### Instructions for the task:
Find the word "plus" in the listing; pull out each line holding it.

### Records for the exercise:
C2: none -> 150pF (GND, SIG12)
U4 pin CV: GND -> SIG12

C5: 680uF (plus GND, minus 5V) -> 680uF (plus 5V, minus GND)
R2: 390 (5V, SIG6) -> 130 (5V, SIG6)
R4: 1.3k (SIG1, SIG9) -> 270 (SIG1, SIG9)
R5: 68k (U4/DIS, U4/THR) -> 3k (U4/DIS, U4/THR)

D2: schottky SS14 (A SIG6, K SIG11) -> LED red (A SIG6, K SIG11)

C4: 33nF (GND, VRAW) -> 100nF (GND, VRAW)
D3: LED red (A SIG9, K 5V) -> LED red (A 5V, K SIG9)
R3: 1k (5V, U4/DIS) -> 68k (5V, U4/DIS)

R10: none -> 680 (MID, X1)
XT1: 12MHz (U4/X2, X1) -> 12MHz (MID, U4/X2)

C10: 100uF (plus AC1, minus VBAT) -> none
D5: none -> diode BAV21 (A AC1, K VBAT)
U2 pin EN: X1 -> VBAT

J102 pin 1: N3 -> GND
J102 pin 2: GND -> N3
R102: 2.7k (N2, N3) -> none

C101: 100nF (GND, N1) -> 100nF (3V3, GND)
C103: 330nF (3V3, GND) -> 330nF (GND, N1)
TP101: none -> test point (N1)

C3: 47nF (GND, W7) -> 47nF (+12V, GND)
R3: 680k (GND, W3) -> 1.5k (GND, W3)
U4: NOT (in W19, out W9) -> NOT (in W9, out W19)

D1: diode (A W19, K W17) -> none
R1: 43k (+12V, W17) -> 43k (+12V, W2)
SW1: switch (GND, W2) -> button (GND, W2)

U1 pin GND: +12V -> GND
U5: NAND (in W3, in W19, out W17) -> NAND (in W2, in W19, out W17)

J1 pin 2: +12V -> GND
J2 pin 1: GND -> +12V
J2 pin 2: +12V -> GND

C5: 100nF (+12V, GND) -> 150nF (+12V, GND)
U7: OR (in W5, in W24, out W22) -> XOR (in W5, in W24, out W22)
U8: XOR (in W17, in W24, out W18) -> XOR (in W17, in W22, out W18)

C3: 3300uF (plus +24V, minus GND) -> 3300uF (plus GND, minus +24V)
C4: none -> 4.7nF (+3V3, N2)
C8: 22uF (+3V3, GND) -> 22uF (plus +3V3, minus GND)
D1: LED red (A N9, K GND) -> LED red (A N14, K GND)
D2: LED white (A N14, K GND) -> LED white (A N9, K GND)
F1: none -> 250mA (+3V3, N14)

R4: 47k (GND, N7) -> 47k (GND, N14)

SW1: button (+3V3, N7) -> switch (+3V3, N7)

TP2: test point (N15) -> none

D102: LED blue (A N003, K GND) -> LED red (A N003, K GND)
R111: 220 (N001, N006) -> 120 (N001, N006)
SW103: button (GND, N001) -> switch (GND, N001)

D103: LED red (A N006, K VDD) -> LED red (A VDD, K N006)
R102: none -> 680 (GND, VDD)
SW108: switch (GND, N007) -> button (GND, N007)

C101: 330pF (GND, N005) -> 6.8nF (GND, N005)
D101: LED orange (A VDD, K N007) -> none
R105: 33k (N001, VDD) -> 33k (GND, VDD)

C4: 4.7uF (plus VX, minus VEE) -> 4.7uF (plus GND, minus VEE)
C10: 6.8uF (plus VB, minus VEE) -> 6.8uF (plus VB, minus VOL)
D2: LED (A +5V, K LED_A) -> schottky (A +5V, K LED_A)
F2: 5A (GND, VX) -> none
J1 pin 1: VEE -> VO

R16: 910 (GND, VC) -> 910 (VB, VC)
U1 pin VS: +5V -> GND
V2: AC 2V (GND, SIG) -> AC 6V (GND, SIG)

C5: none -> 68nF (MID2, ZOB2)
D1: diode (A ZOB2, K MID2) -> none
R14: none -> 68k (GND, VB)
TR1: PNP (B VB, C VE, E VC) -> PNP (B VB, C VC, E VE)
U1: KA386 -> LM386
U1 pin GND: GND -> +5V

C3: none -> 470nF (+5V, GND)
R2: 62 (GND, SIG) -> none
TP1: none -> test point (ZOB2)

### Task solution:
C5: 680uF (plus GND, minus 5V) -> 680uF (plus 5V, minus GND)
C10: 100uF (plus AC1, minus VBAT) -> none
C3: 3300uF (plus +24V, minus GND) -> 3300uF (plus GND, minus +24V)
C8: 22uF (+3V3, GND) -> 22uF (plus +3V3, minus GND)
C4: 4.7uF (plus VX, minus VEE) -> 4.7uF (plus GND, minus VEE)
C10: 6.8uF (plus VB, minus VEE) -> 6.8uF (plus VB, minus VOL)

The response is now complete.